### DATA PROVIDED ###

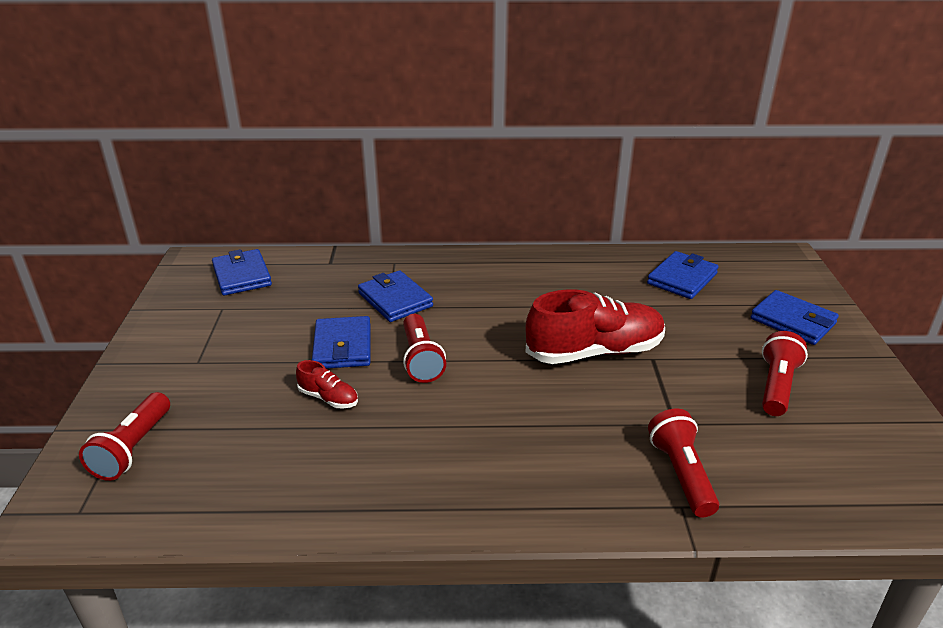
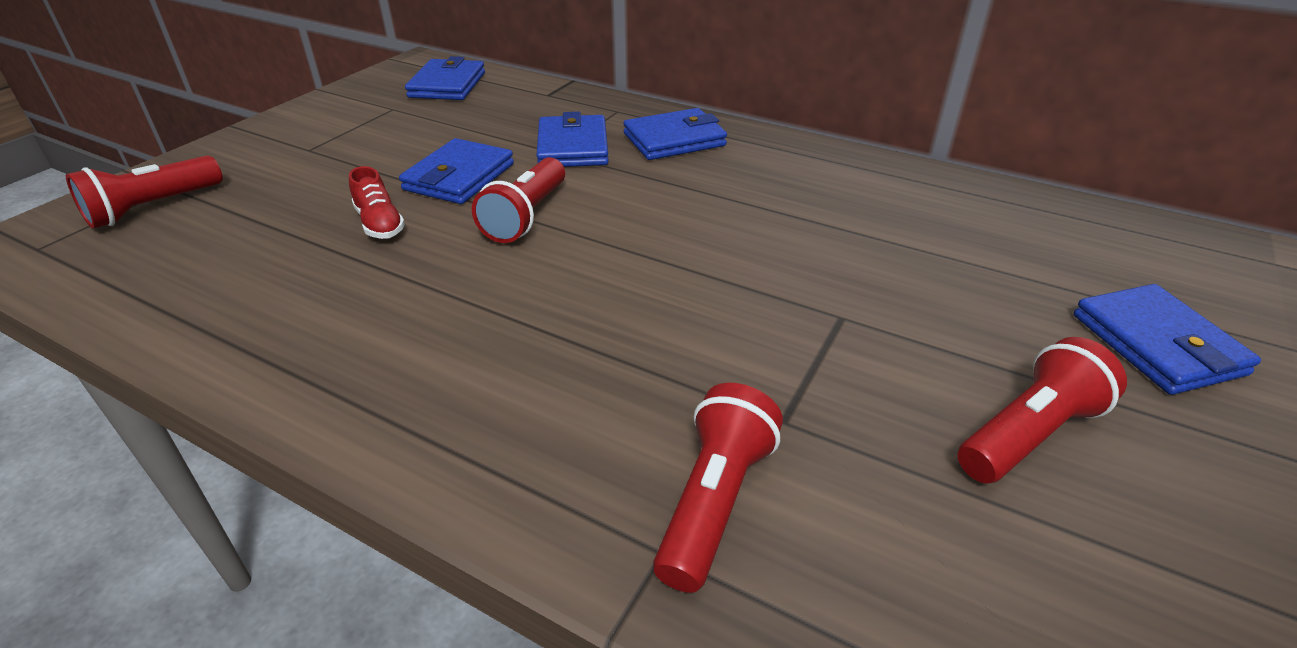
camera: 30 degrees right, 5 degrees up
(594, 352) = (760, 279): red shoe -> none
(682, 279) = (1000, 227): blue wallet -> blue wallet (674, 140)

###

▶ DESCRIPTION OF THE TASK
Apart from the images, print all the material above exactly as given.

▶ SOLUTION FOR THIS TASK
camera: 30 degrees right, 5 degrees up
(594, 352) = (760, 279): red shoe -> none
(682, 279) = (1000, 227): blue wallet -> blue wallet (674, 140)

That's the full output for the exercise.